Spatial reasoning data:
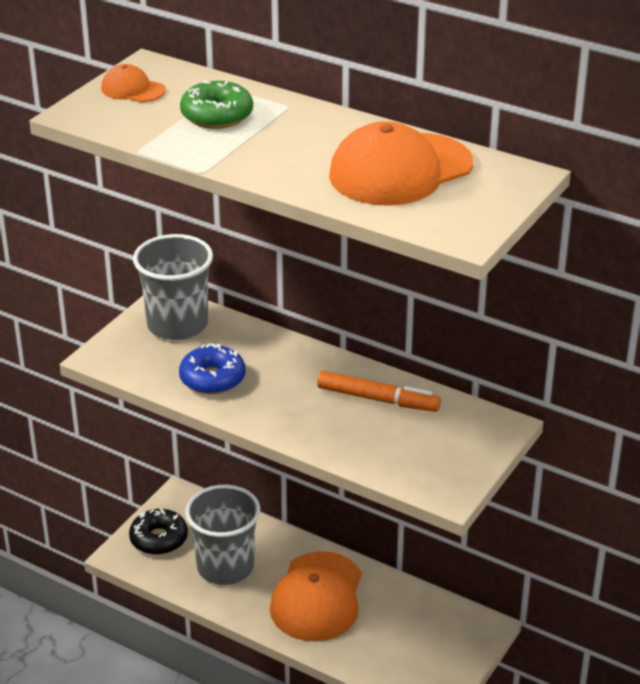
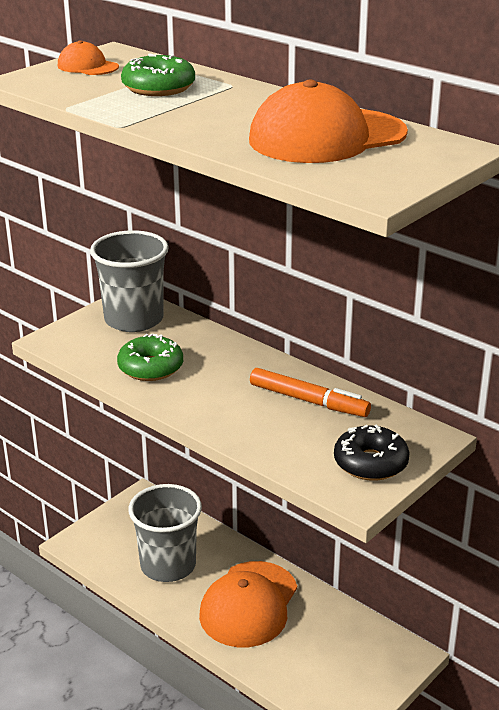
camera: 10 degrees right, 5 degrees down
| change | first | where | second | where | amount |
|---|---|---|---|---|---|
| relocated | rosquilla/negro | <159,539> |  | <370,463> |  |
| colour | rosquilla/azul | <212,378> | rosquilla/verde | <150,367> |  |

## Exercise objective:
Apart from the pictures, repeat the data above exactly.

## Solution to the problem:
camera: 10 degrees right, 5 degrees down
| change | first | where | second | where | amount |
|---|---|---|---|---|---|
| relocated | rosquilla/negro | <159,539> |  | <370,463> |  |
| colour | rosquilla/azul | <212,378> | rosquilla/verde | <150,367> |  |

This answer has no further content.